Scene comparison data
++++++

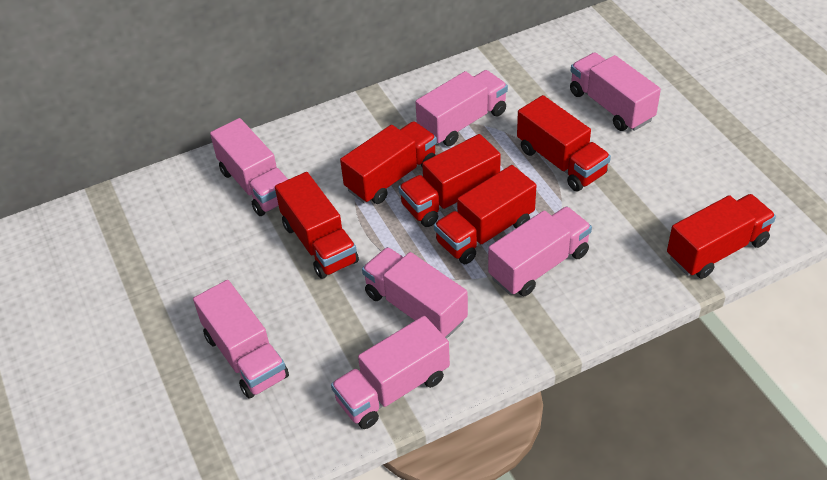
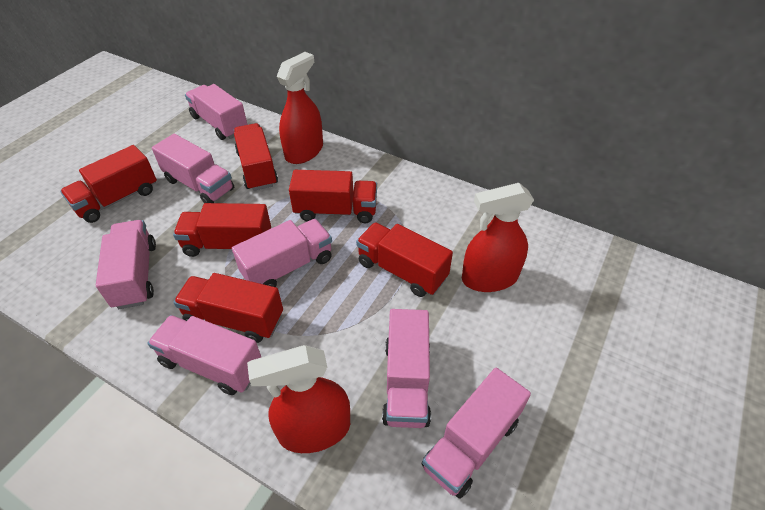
red spray bottle: 0 -> 3

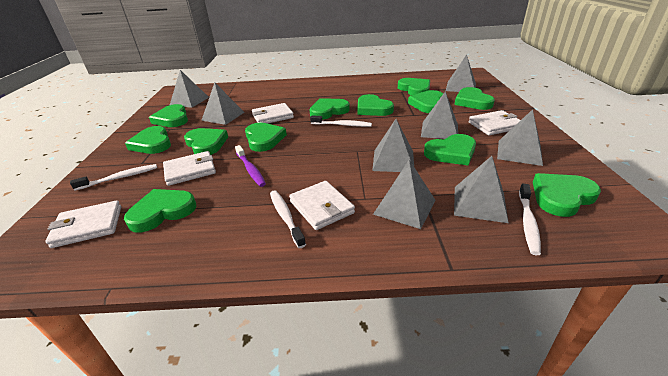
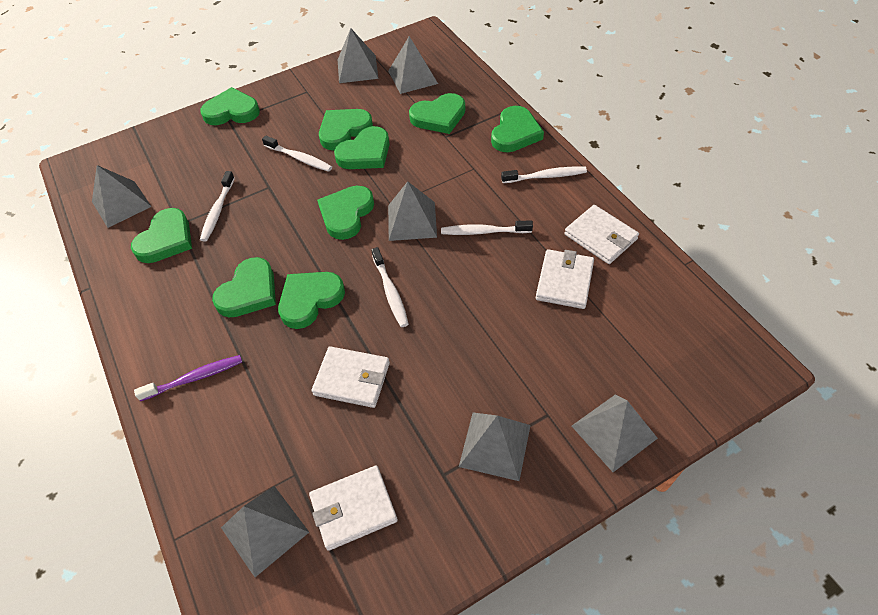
green heart: 12 -> 9
grey pyramid: 8 -> 7
white toothbrush: 4 -> 5
white wallet: 5 -> 4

++++++

TASK OBJECTIVE »
Repeat the records above verbatim, dropping the pictures.

ANSWER SPACE »
red spray bottle: 0 -> 3

green heart: 12 -> 9
grey pyramid: 8 -> 7
white toothbrush: 4 -> 5
white wallet: 5 -> 4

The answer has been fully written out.